EXERCISE OBJECTIVE:
For the records that follow, please set down exactly the lines between the one holding "red brick A2 level 2 -> red brick C1 level 2" and the one holding "red brick B7:E7", inclusive, and only those.

PROVIDED DATA:
━━━━━━━━

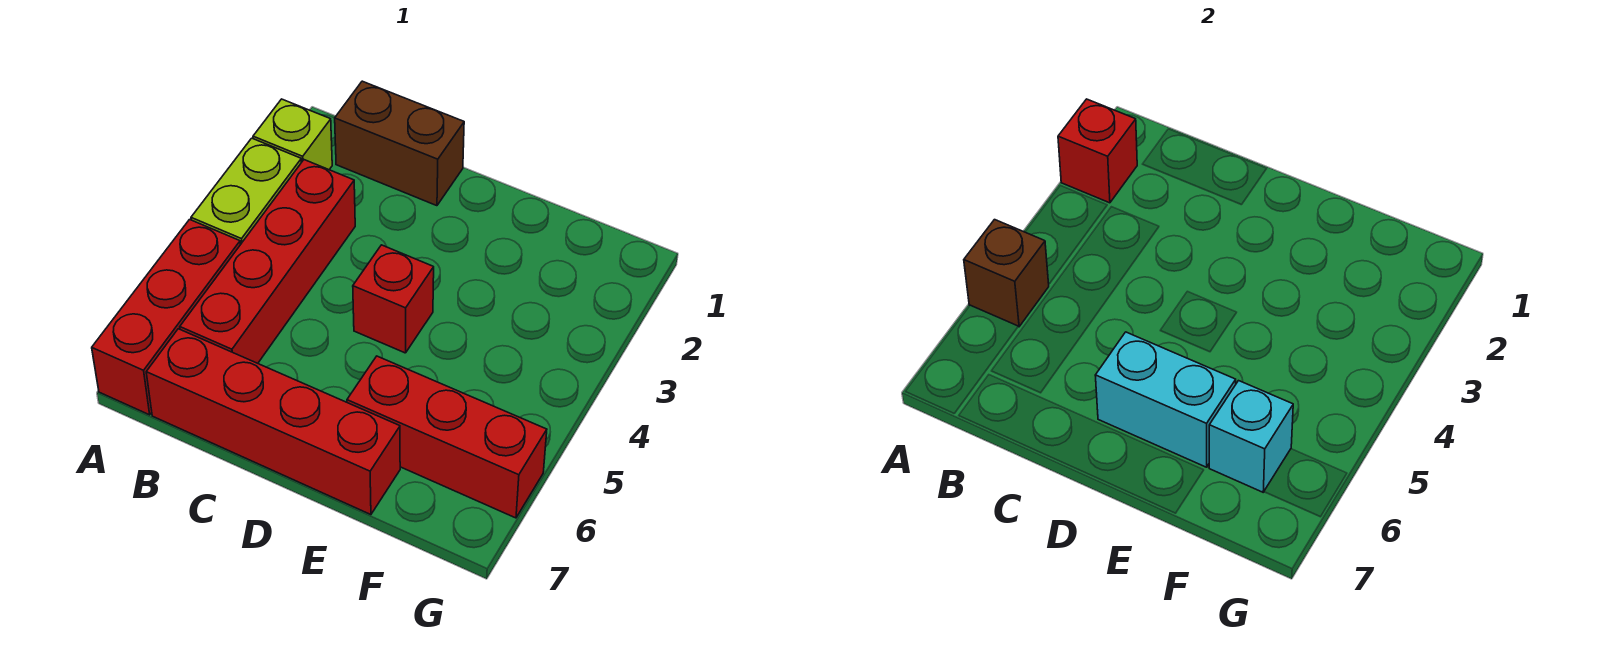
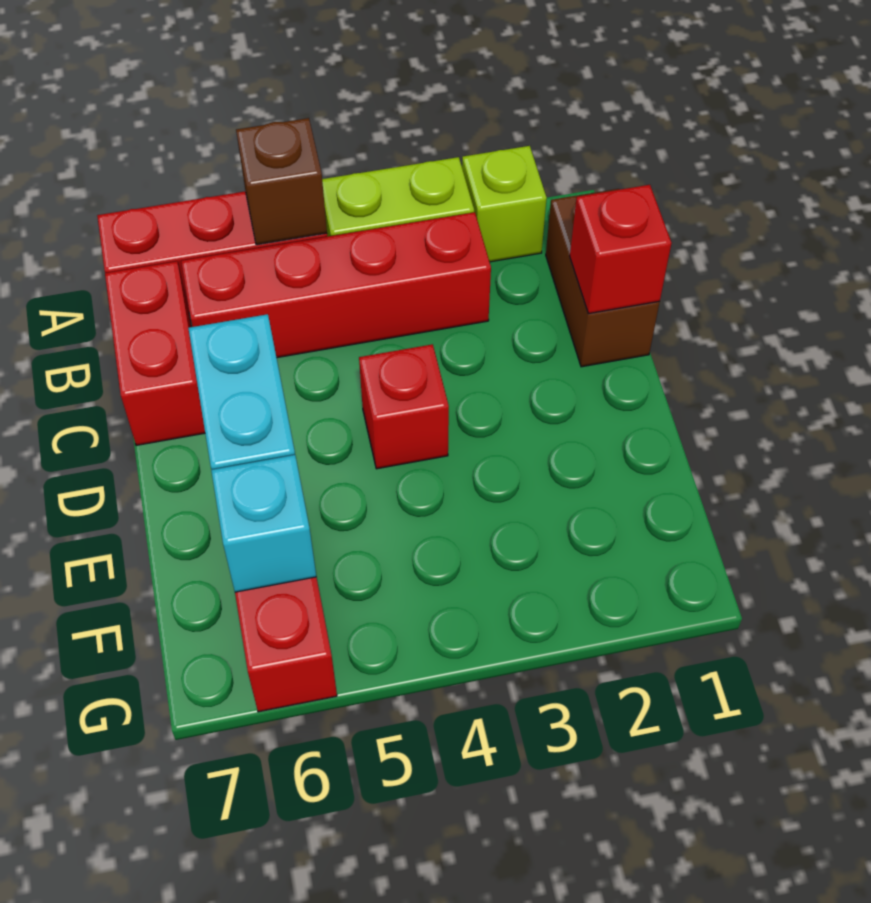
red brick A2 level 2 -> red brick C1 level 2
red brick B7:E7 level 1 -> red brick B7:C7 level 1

━━━━━━━━

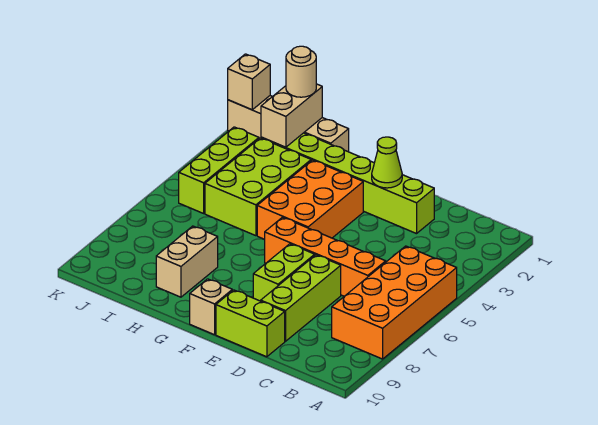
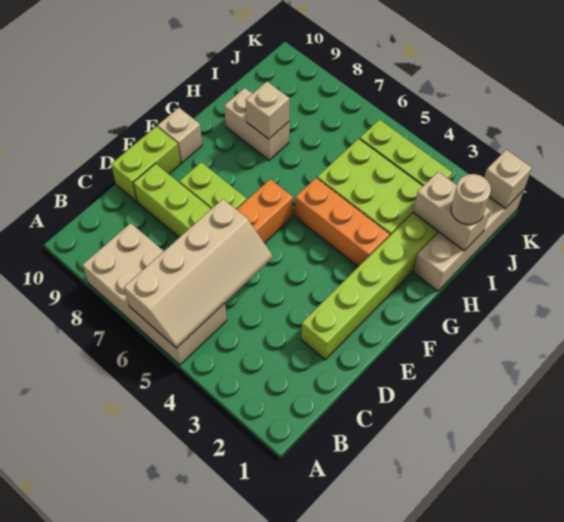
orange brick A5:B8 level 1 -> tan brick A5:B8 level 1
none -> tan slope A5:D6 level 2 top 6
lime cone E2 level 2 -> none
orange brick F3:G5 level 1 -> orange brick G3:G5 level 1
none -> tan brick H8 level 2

━━━━━━━━

PROBLEM SOLUTION:
red brick A2 level 2 -> red brick C1 level 2
red brick B7:E7 level 1 -> red brick B7:C7 level 1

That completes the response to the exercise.